Material for the task:
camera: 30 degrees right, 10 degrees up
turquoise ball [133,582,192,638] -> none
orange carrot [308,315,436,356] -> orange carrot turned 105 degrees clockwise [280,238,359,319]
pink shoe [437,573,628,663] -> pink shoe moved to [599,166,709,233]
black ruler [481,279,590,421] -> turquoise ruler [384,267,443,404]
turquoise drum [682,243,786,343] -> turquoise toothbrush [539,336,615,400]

---

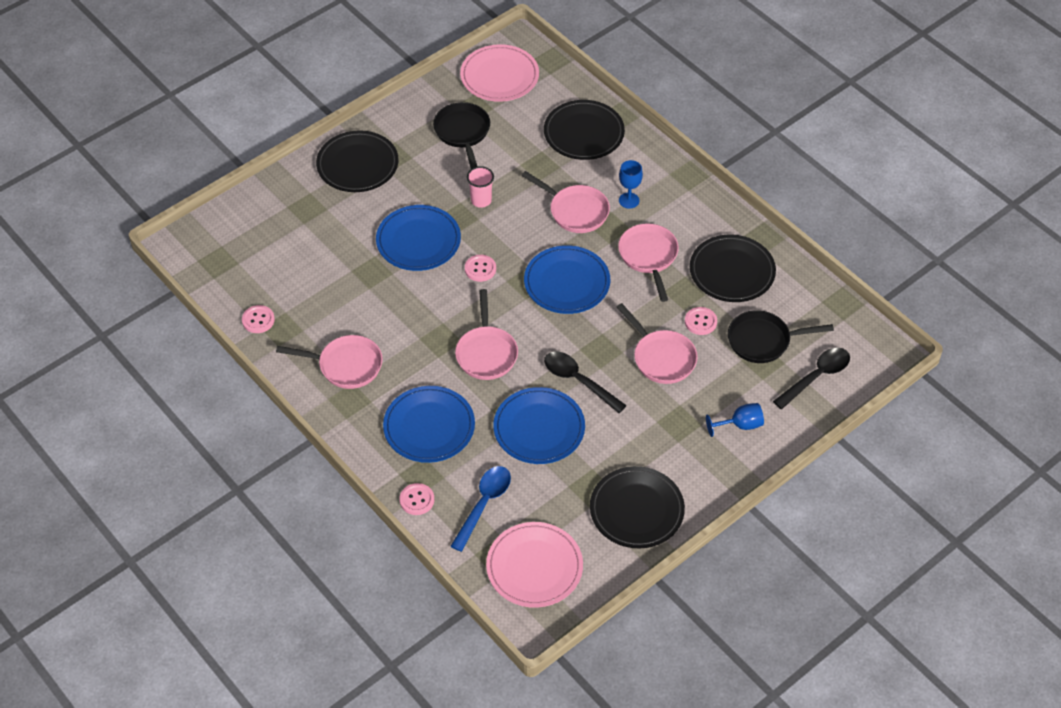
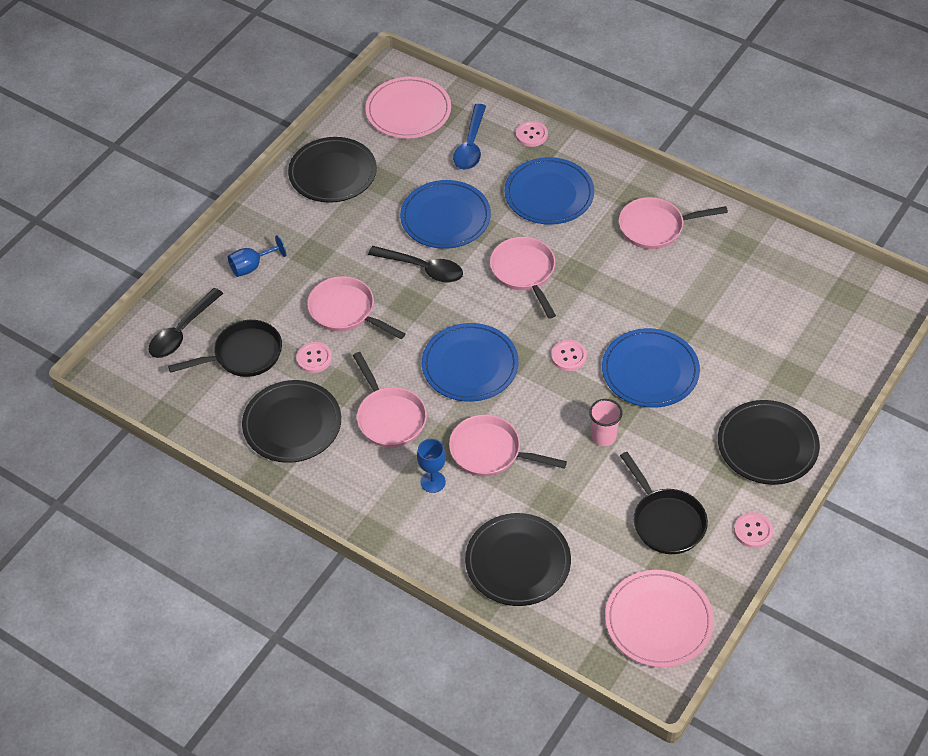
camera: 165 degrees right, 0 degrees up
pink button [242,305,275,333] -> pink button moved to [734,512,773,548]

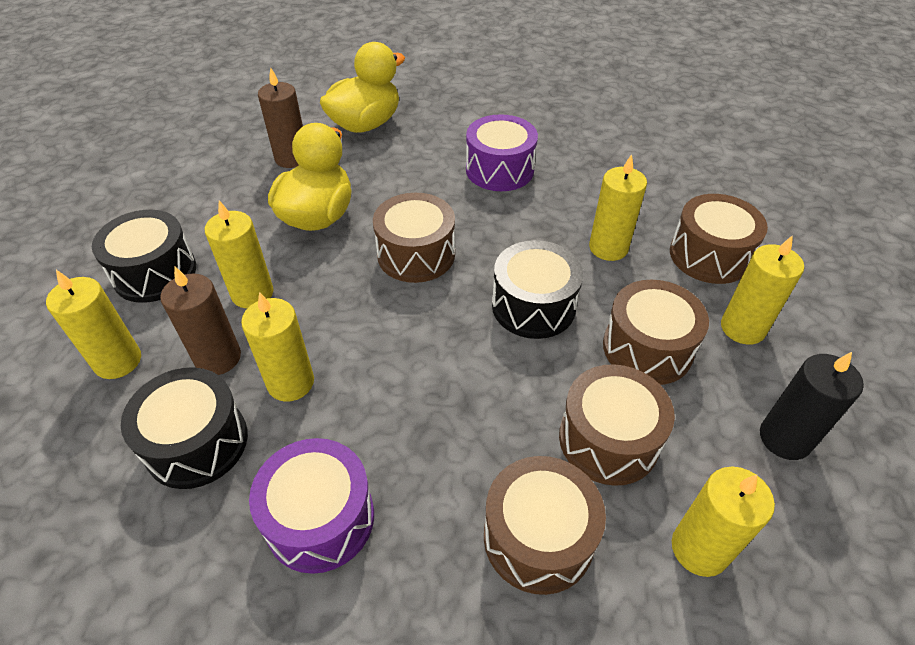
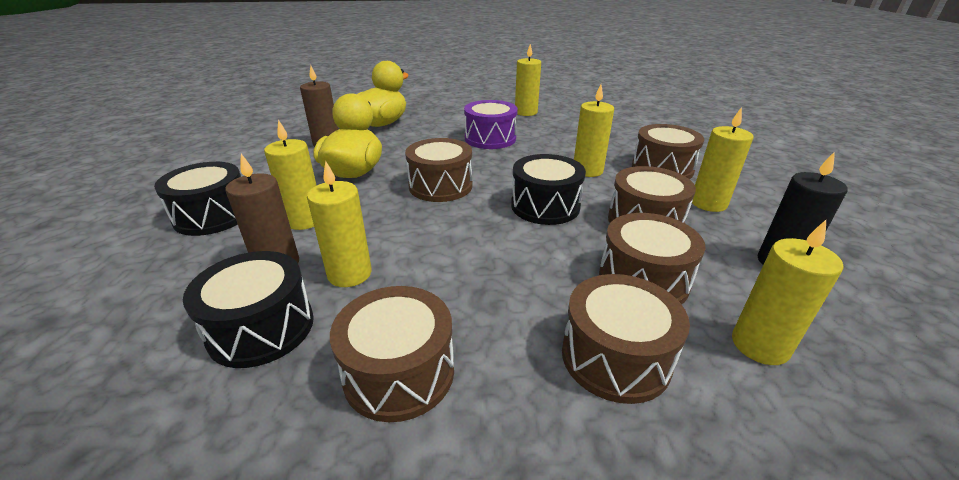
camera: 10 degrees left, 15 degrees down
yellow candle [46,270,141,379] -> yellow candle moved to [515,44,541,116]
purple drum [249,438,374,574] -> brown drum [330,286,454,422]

==

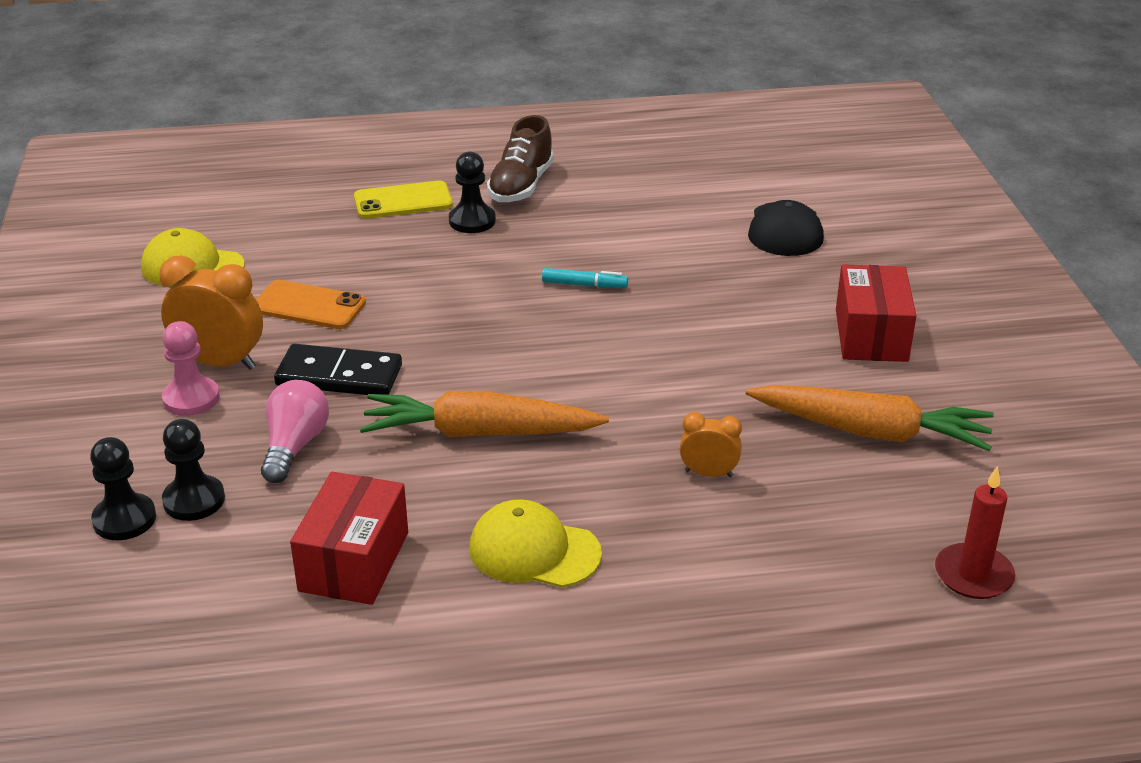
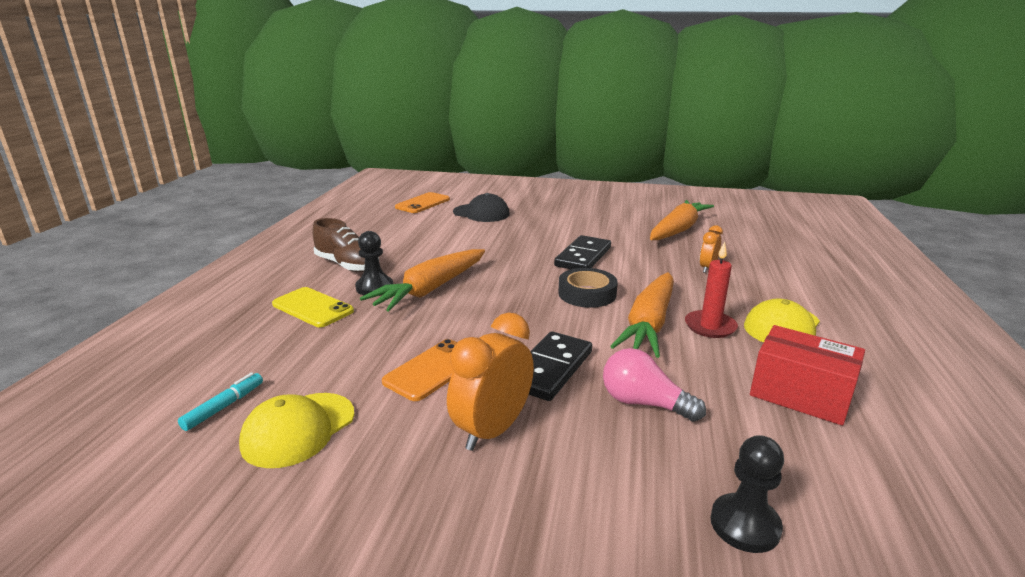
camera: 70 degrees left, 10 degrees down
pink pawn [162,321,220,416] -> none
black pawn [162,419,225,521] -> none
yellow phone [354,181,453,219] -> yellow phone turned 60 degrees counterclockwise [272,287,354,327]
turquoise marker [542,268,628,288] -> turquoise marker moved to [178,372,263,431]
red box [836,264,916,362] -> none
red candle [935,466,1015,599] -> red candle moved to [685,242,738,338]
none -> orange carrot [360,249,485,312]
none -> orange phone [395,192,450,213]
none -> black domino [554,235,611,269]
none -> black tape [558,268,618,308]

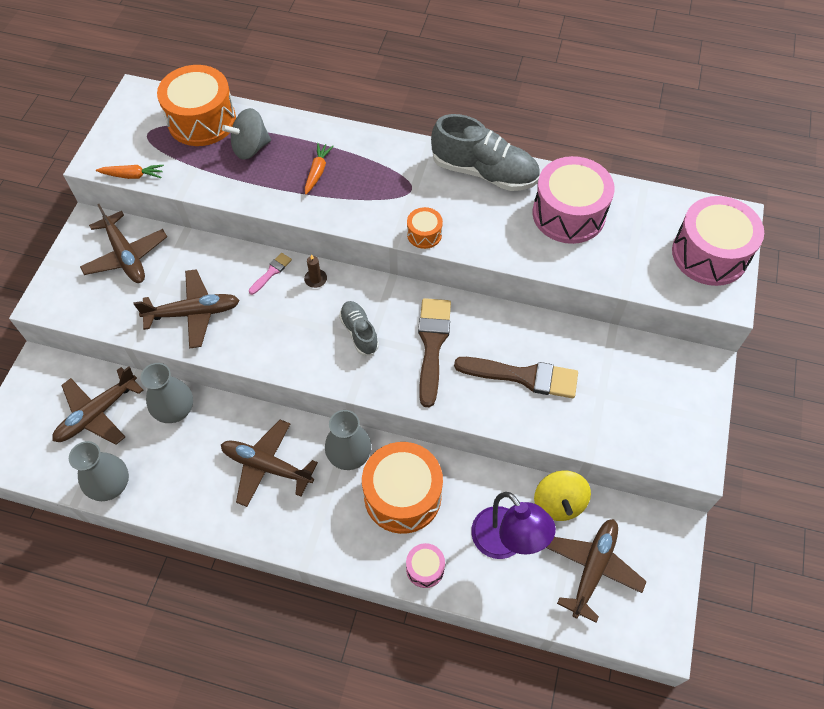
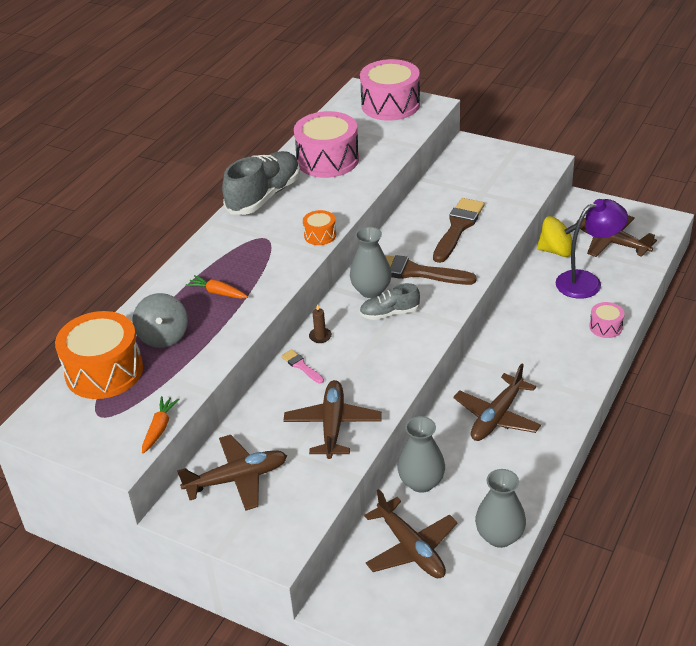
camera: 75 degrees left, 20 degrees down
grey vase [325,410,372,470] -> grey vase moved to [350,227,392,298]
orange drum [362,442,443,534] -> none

Your objective: Give back, unchanged, the run of lines in the listing above that begins at the line containing "camera: 30 degrees right, 10 degrees up" and ends at the line containing "pink shoe [437,573,628,663]", both included.

Solution below:
camera: 30 degrees right, 10 degrees up
turquoise ball [133,582,192,638] -> none
orange carrot [308,315,436,356] -> orange carrot turned 105 degrees clockwise [280,238,359,319]
pink shoe [437,573,628,663] -> pink shoe moved to [599,166,709,233]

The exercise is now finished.